** PROVIDED DATA **
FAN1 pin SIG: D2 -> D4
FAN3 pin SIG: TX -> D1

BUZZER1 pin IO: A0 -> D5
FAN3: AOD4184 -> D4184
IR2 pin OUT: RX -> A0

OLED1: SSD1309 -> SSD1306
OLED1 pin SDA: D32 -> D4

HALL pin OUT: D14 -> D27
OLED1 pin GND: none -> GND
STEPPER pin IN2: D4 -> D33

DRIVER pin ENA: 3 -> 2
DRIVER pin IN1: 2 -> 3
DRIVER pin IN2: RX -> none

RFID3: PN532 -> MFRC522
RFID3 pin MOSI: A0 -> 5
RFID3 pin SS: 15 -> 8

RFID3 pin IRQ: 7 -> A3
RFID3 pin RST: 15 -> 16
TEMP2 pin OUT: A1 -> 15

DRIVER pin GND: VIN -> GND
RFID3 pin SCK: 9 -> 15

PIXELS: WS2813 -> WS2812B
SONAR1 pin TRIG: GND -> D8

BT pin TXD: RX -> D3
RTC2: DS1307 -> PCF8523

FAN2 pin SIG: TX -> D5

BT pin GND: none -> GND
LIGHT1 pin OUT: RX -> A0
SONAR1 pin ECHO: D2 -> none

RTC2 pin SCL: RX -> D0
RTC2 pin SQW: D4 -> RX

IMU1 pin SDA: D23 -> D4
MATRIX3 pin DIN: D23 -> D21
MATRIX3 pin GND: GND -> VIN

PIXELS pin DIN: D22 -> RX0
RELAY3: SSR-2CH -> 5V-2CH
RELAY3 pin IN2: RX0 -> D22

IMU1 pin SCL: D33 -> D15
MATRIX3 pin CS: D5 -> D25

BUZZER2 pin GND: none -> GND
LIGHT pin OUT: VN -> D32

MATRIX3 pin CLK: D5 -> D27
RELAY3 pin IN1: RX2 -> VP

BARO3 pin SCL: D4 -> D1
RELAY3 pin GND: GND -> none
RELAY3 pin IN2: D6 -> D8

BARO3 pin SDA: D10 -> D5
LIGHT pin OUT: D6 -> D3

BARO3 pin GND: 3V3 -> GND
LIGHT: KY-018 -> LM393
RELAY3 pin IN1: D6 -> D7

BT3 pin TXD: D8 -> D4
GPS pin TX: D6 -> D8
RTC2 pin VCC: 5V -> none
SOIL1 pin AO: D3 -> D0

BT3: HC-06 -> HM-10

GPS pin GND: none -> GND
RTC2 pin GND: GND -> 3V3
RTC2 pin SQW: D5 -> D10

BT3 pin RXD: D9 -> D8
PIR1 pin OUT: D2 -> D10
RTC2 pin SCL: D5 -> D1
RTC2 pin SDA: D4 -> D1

** REQUIRED WORK **
Starting at the line that contains "RELAY3 pin IN1: D6 -> D7", print every line through the end of the listing, word for word. Leave out all the rest.

** PROBLEM SOLUTION **
RELAY3 pin IN1: D6 -> D7

BT3 pin TXD: D8 -> D4
GPS pin TX: D6 -> D8
RTC2 pin VCC: 5V -> none
SOIL1 pin AO: D3 -> D0

BT3: HC-06 -> HM-10

GPS pin GND: none -> GND
RTC2 pin GND: GND -> 3V3
RTC2 pin SQW: D5 -> D10

BT3 pin RXD: D9 -> D8
PIR1 pin OUT: D2 -> D10
RTC2 pin SCL: D5 -> D1
RTC2 pin SDA: D4 -> D1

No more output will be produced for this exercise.